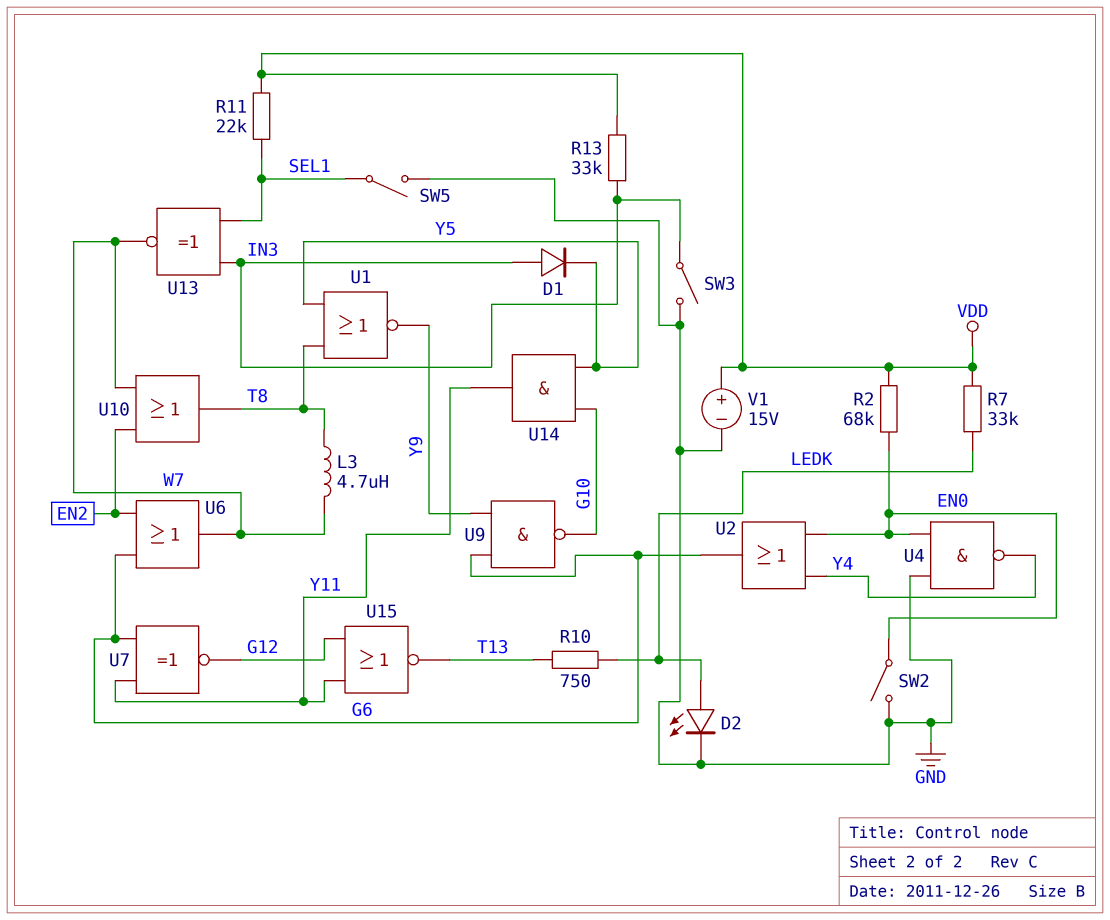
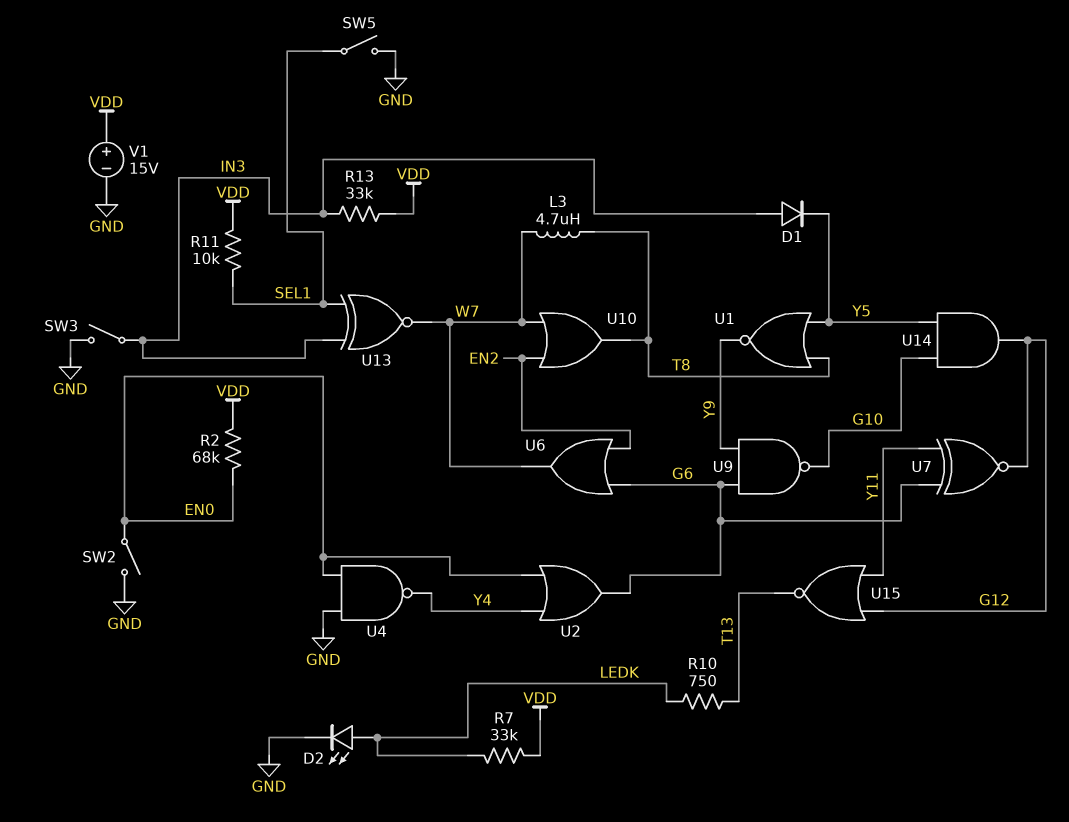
R11: 22k (SEL1, VDD) -> 10k (SEL1, VDD)
U14: AND (in G10, in Y5, out Y11) -> AND (in G10, in Y5, out G12)

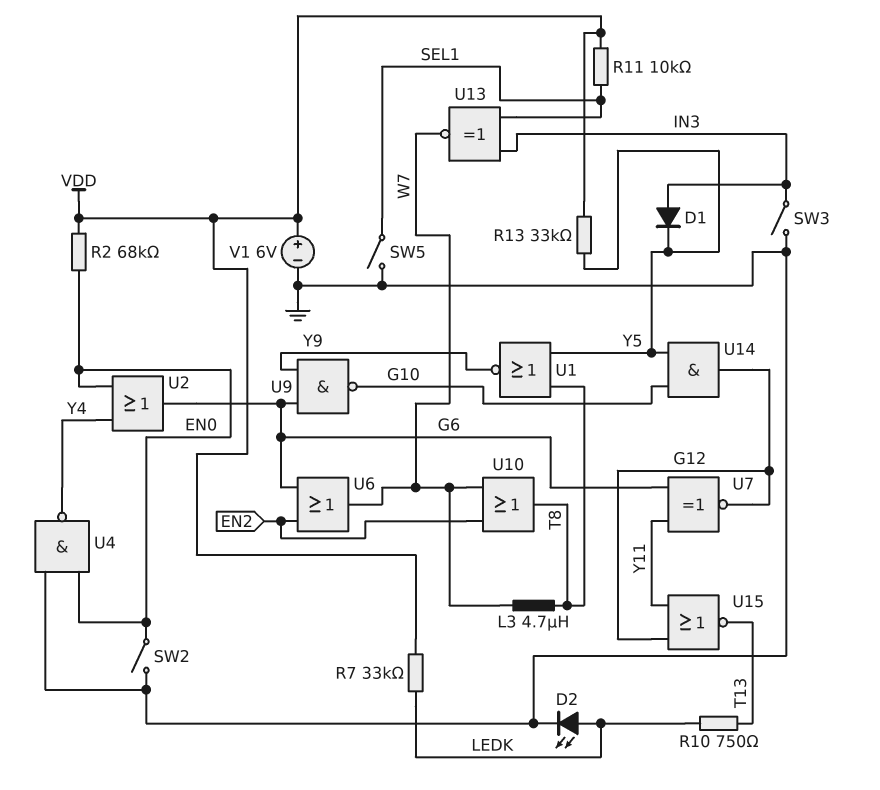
R13: 33k (IN3, VDD) -> 33k (VDD, Y5)
V1: 15V (plus VDD, minus GND) -> 6V (plus VDD, minus GND)

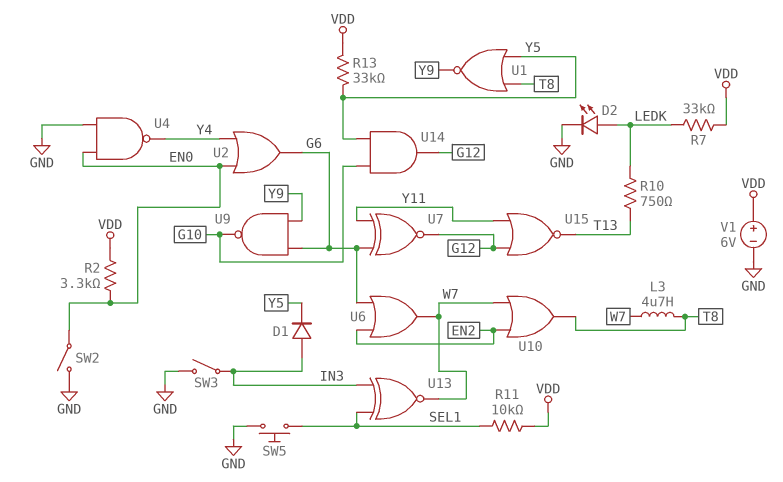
R2: 68k (EN0, VDD) -> 3.3k (EN0, VDD)
SW5: switch (GND, SEL1) -> button (GND, SEL1)

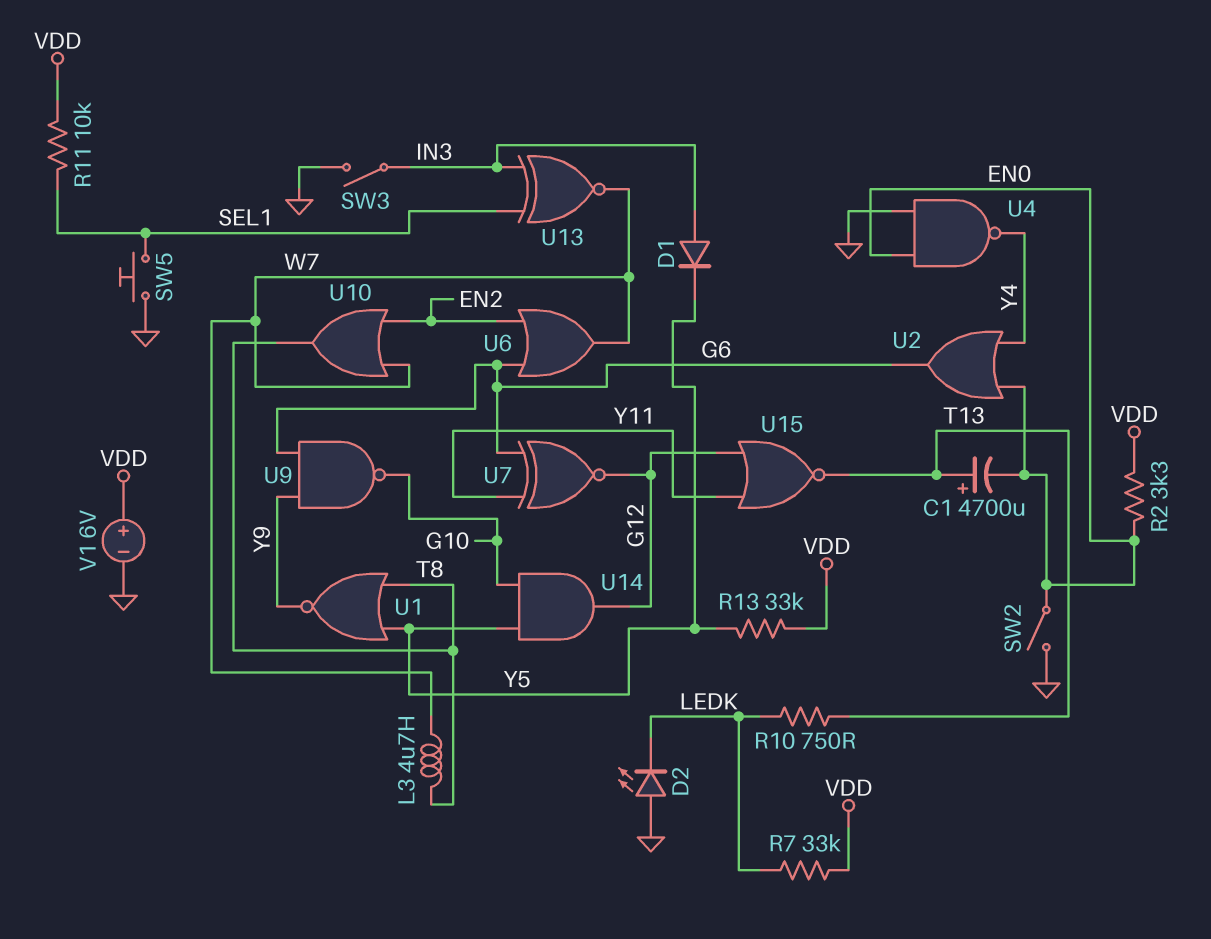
C1: none -> 4700uF (plus T13, minus EN0)
D2: LED (A LEDK, K GND) -> LED (A GND, K LEDK)

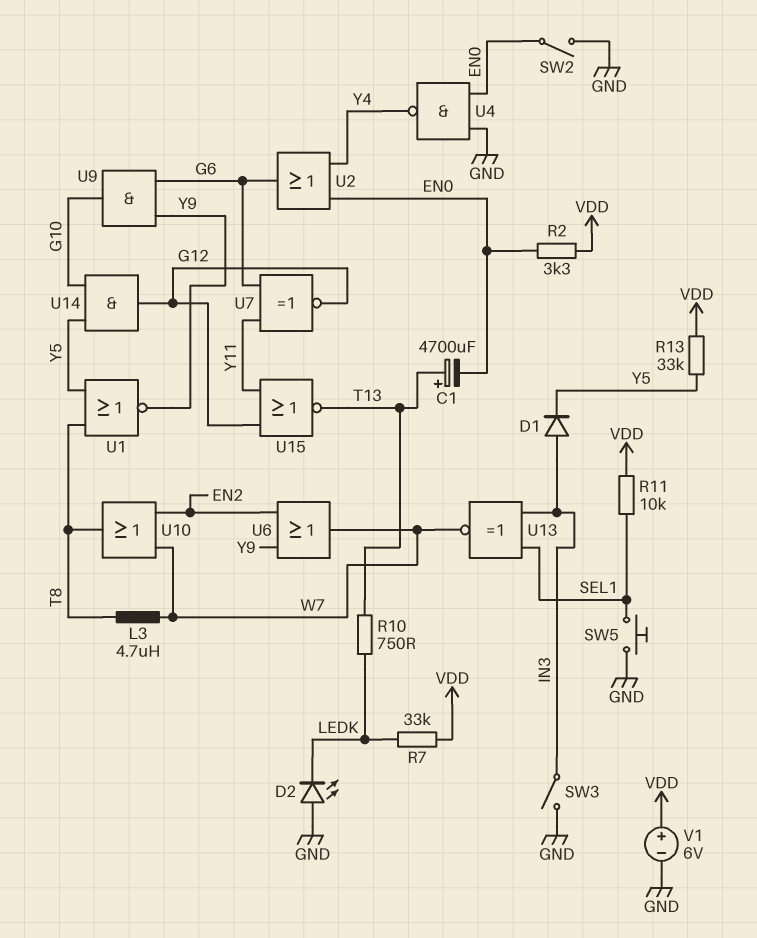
U6: OR (in EN2, in G6, out W7) -> OR (in EN2, in Y9, out W7)
U9: NAND (in G6, in Y9, out G10) -> AND (in G6, in Y9, out G10)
▬▬▬
▶ **The problem**
Output only the lines that run from the line containing "R13: 33k (IN3, VDD) -> 33k (VDD, Y5)" to the last line of the data, exactly as they stand and without pictures.

▶ **Expected output**
R13: 33k (IN3, VDD) -> 33k (VDD, Y5)
V1: 15V (plus VDD, minus GND) -> 6V (plus VDD, minus GND)

R2: 68k (EN0, VDD) -> 3.3k (EN0, VDD)
SW5: switch (GND, SEL1) -> button (GND, SEL1)

C1: none -> 4700uF (plus T13, minus EN0)
D2: LED (A LEDK, K GND) -> LED (A GND, K LEDK)

U6: OR (in EN2, in G6, out W7) -> OR (in EN2, in Y9, out W7)
U9: NAND (in G6, in Y9, out G10) -> AND (in G6, in Y9, out G10)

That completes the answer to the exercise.